## Your task
Without the pictures, repeat all of the data exactly as it appears below.

## Supplied records

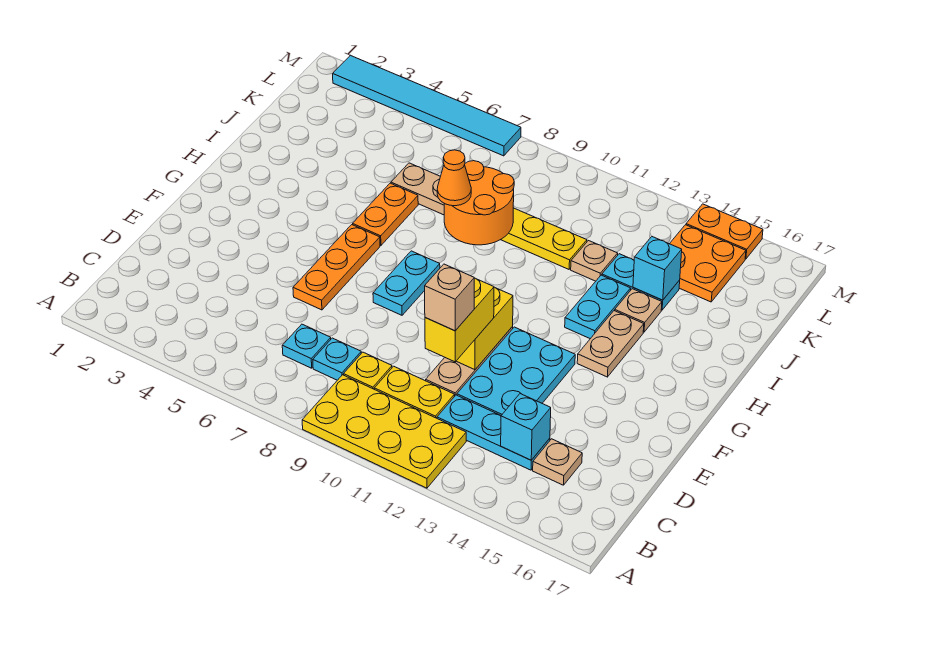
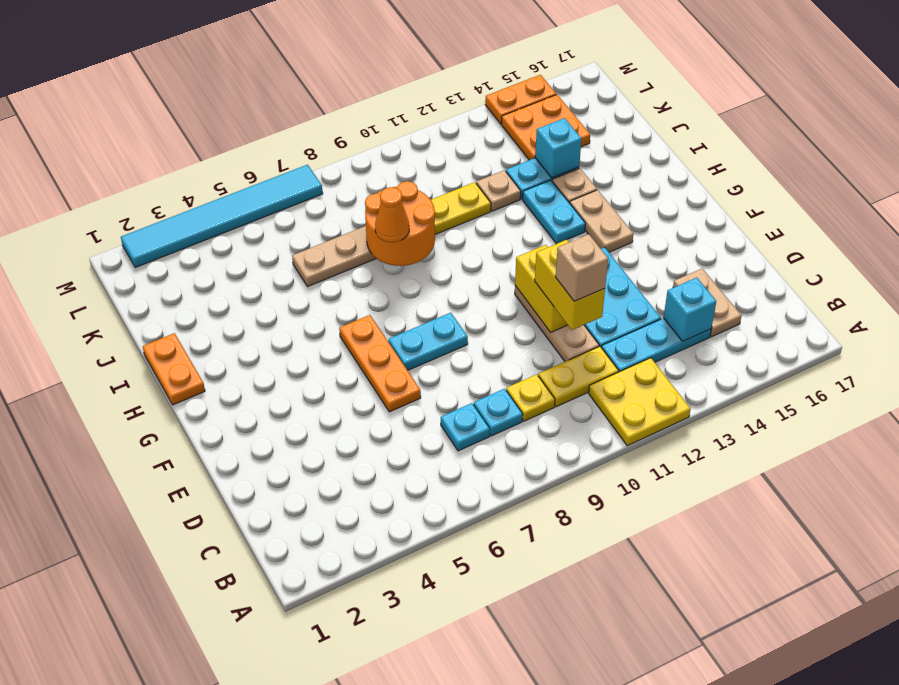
yellow plate A9:B12 level 1 -> yellow plate A11:B12 level 1
tan plate C15 level 1 -> tan plate C15:D15 level 1
cyan plate F8:G8 level 1 -> cyan plate F7:F8 level 1
orange plate H6:I6 level 1 -> orange plate H1:I1 level 1

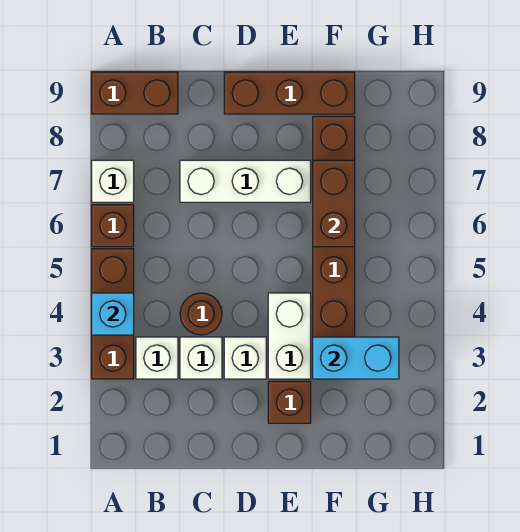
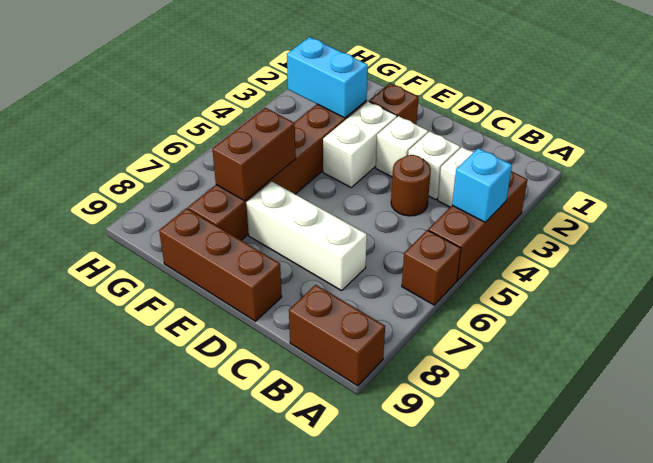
white brick A7 level 1 -> none

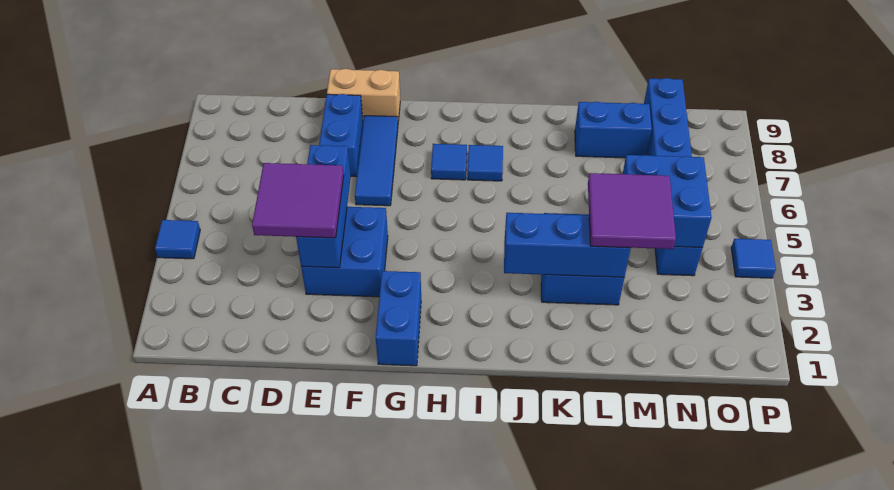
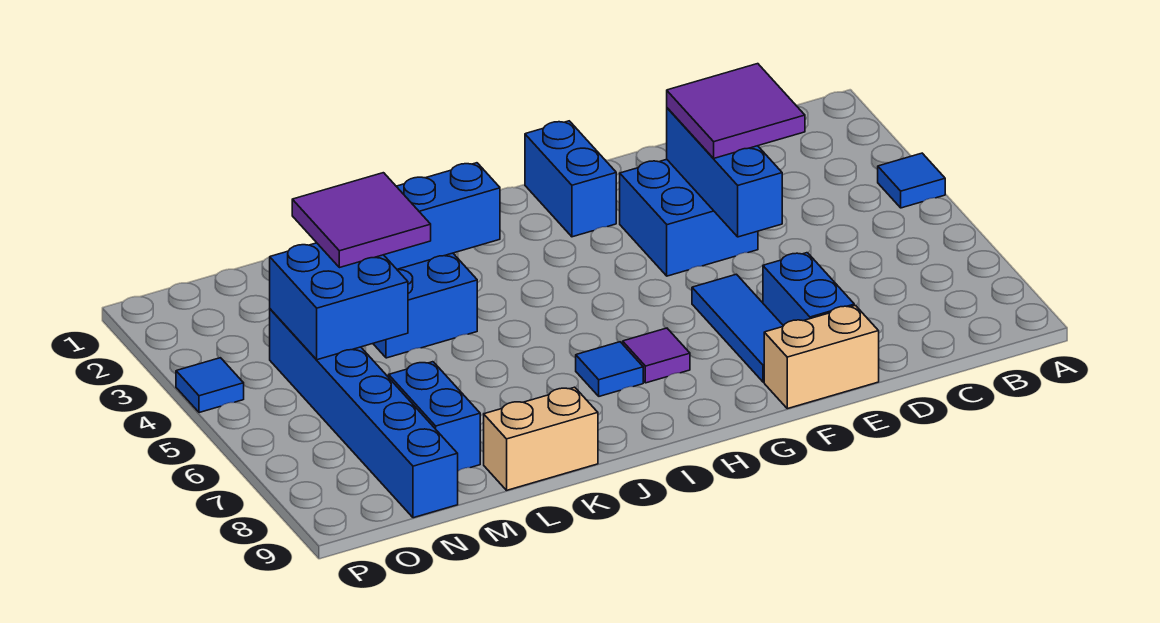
blue tile H7 level 1 -> purple tile H7 level 1
none -> tan brick K9:L9 level 1
blue brick L8:M8 level 1 -> blue brick M7:M8 level 1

## Written response
yellow plate A9:B12 level 1 -> yellow plate A11:B12 level 1
tan plate C15 level 1 -> tan plate C15:D15 level 1
cyan plate F8:G8 level 1 -> cyan plate F7:F8 level 1
orange plate H6:I6 level 1 -> orange plate H1:I1 level 1

white brick A7 level 1 -> none

blue tile H7 level 1 -> purple tile H7 level 1
none -> tan brick K9:L9 level 1
blue brick L8:M8 level 1 -> blue brick M7:M8 level 1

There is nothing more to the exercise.